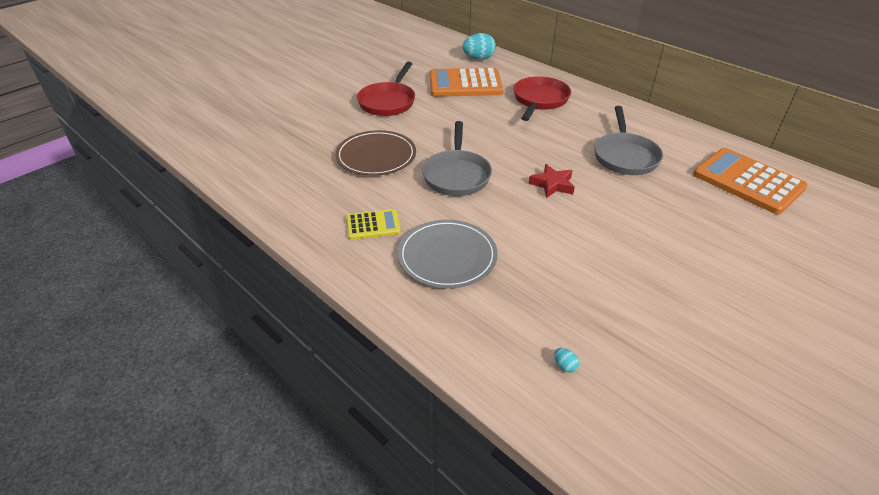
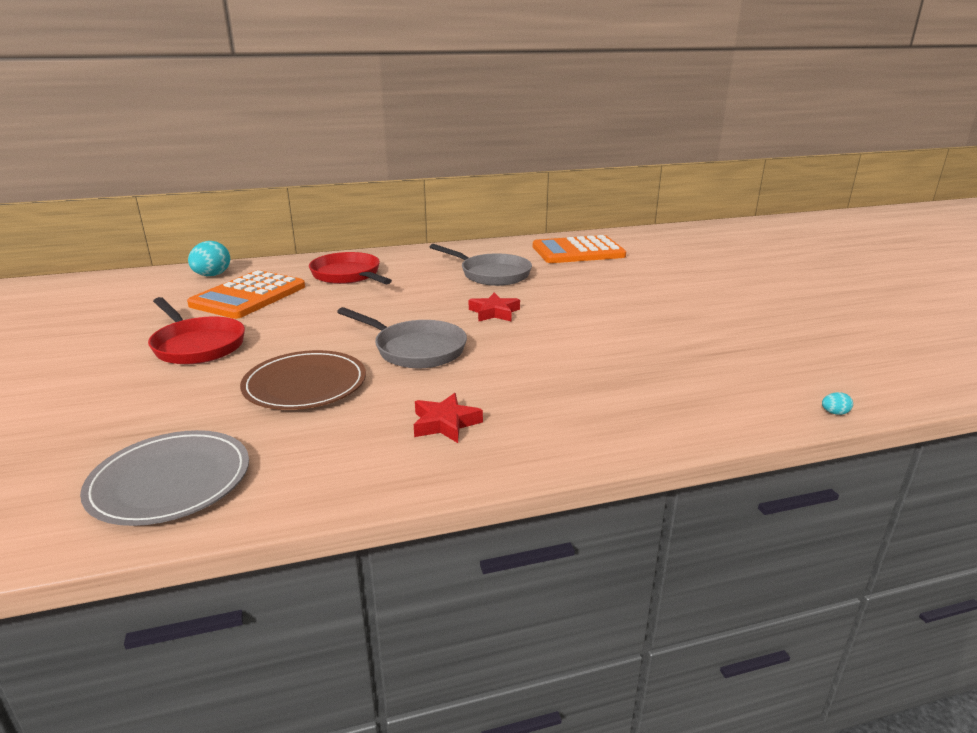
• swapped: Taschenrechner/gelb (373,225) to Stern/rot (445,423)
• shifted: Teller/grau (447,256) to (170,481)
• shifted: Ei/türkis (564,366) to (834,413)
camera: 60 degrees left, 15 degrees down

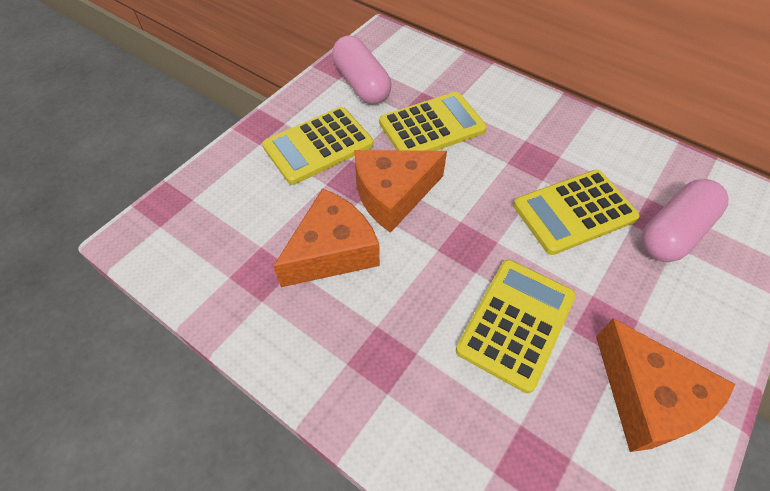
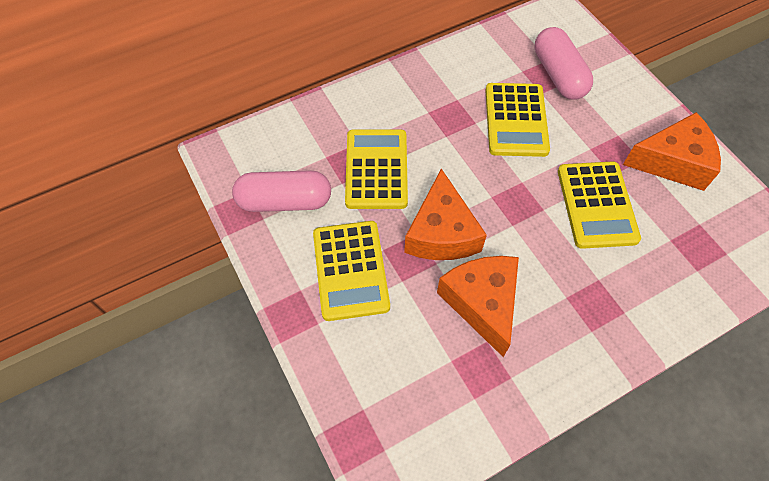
• rotated: Taschenrechner/gelb (516,323) = (596,205) 150 degrees counterclockwise
camera: 65 degrees left, 5 degrees up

§ §

Reproduce every line of the data above, exactly as it stands, but not the pictures.

• _SOLUTION FOR THIS TASK_:
• swapped: Taschenrechner/gelb (373,225) to Stern/rot (445,423)
• shifted: Teller/grau (447,256) to (170,481)
• shifted: Ei/türkis (564,366) to (834,413)
camera: 60 degrees left, 15 degrees down

• rotated: Taschenrechner/gelb (516,323) = (596,205) 150 degrees counterclockwise
camera: 65 degrees left, 5 degrees up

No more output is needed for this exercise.